▶ _What you need to do_:
Each entry that follows should be retyped exactly.

◆ ◆ ◆ ◆ ◆ ◆ ◆

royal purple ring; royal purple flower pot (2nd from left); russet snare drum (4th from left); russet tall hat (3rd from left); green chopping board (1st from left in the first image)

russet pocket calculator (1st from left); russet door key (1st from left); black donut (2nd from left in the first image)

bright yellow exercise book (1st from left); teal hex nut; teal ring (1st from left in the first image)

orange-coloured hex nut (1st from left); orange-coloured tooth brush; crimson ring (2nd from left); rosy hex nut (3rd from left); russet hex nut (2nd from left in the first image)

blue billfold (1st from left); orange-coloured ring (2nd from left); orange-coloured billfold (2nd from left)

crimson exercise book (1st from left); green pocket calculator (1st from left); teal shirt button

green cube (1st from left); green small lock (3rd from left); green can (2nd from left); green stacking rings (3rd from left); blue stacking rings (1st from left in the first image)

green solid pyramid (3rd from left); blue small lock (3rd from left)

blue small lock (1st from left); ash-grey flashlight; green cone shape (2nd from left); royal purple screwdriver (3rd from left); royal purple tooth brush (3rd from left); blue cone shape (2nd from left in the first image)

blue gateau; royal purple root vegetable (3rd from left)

◆ ◆ ◆ ◆ ◆ ◆ ◆

▶ _Written reply_:
royal purple ring; royal purple flower pot (2nd from left); russet snare drum (4th from left); russet tall hat (3rd from left); green chopping board (1st from left in the first image)

russet pocket calculator (1st from left); russet door key (1st from left); black donut (2nd from left in the first image)

bright yellow exercise book (1st from left); teal hex nut; teal ring (1st from left in the first image)

orange-coloured hex nut (1st from left); orange-coloured tooth brush; crimson ring (2nd from left); rosy hex nut (3rd from left); russet hex nut (2nd from left in the first image)

blue billfold (1st from left); orange-coloured ring (2nd from left); orange-coloured billfold (2nd from left)

crimson exercise book (1st from left); green pocket calculator (1st from left); teal shirt button

green cube (1st from left); green small lock (3rd from left); green can (2nd from left); green stacking rings (3rd from left); blue stacking rings (1st from left in the first image)

green solid pyramid (3rd from left); blue small lock (3rd from left)

blue small lock (1st from left); ash-grey flashlight; green cone shape (2nd from left); royal purple screwdriver (3rd from left); royal purple tooth brush (3rd from left); blue cone shape (2nd from left in the first image)

blue gateau; royal purple root vegetable (3rd from left)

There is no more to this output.